◆ Problem: Each entry should be printed exactly, with its images omitted.

◆ Listed entries:
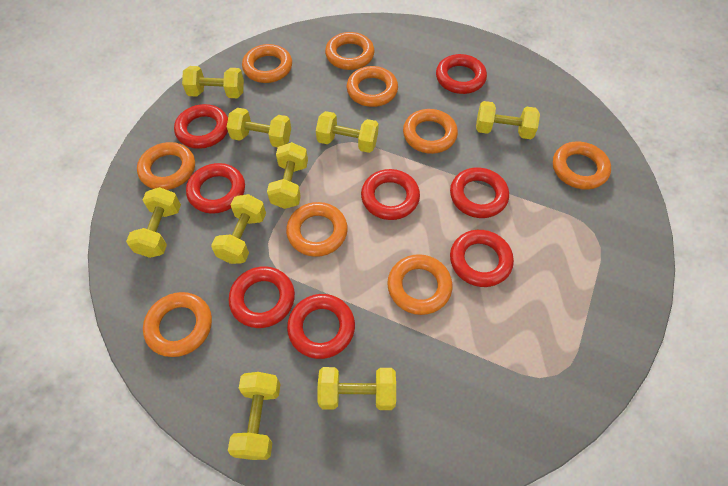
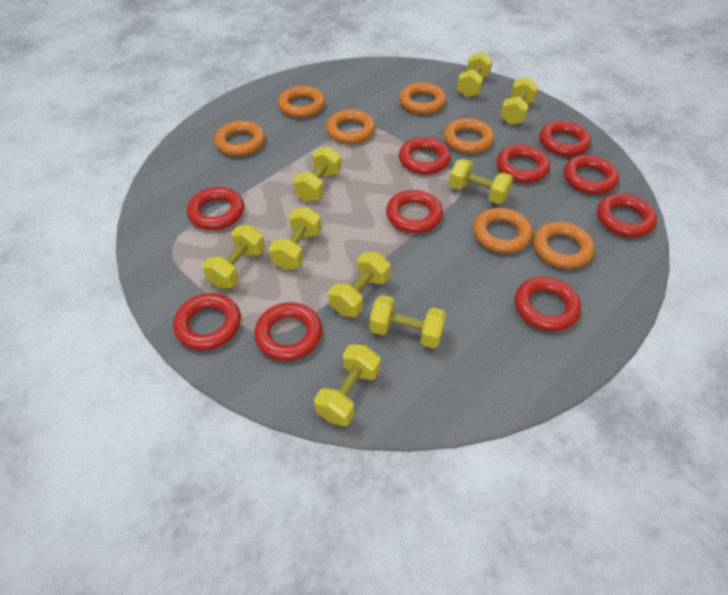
orange ring: [137,142,195,190] [143,292,212,357] [242,44,292,83] [286,202,348,257] [325,32,375,70] [347,66,398,107] [387,254,453,315] [403,109,458,154] [553,141,611,190] = 9 -> [215,120,265,156] [278,86,325,118] [326,109,375,144] [400,82,446,114] [444,118,494,154] [473,208,533,253] [533,222,595,269] = 7
red ring: [174,104,228,149] [186,163,245,213] [229,266,295,328] [287,294,355,359] [361,169,420,220] [436,54,487,94] [450,167,509,218] [450,230,514,287] = 8 -> [173,293,241,350] [187,187,244,230] [254,302,322,361] [386,190,443,233] [399,137,451,174] [497,145,550,183] [515,277,581,331] [540,121,591,157] [564,155,619,194] [597,194,657,237] = 10

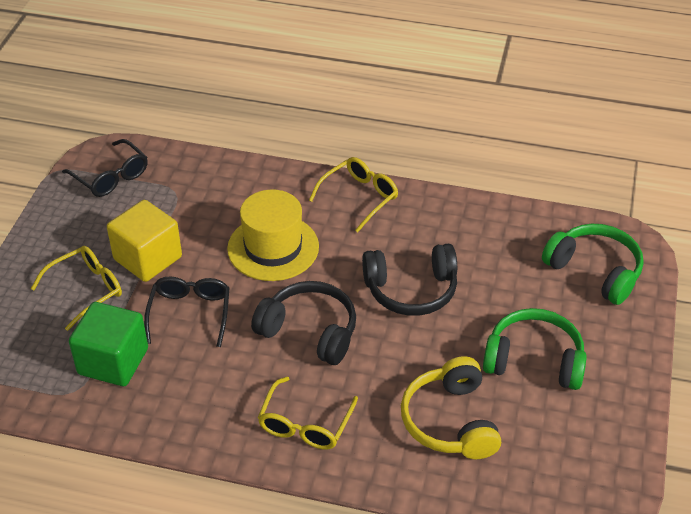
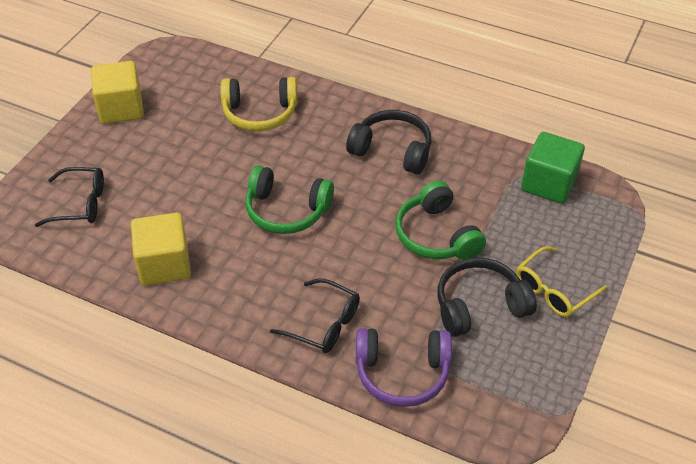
purple headphones: none = 0 -> [356,328,452,407] = 1
yellow cube: [107,200,182,282] = 1 -> [91,61,144,124] [131,213,191,286] = 2
yellow glasses: [31,246,122,331] [258,377,358,449] [309,157,398,232] = 3 -> [516,246,607,317] = 1
yellow hat: [227,189,319,281] = 1 -> none = 0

◆ Finished task:
orange ring: [137,142,195,190] [143,292,212,357] [242,44,292,83] [286,202,348,257] [325,32,375,70] [347,66,398,107] [387,254,453,315] [403,109,458,154] [553,141,611,190] = 9 -> [215,120,265,156] [278,86,325,118] [326,109,375,144] [400,82,446,114] [444,118,494,154] [473,208,533,253] [533,222,595,269] = 7
red ring: [174,104,228,149] [186,163,245,213] [229,266,295,328] [287,294,355,359] [361,169,420,220] [436,54,487,94] [450,167,509,218] [450,230,514,287] = 8 -> [173,293,241,350] [187,187,244,230] [254,302,322,361] [386,190,443,233] [399,137,451,174] [497,145,550,183] [515,277,581,331] [540,121,591,157] [564,155,619,194] [597,194,657,237] = 10

purple headphones: none = 0 -> [356,328,452,407] = 1
yellow cube: [107,200,182,282] = 1 -> [91,61,144,124] [131,213,191,286] = 2
yellow glasses: [31,246,122,331] [258,377,358,449] [309,157,398,232] = 3 -> [516,246,607,317] = 1
yellow hat: [227,189,319,281] = 1 -> none = 0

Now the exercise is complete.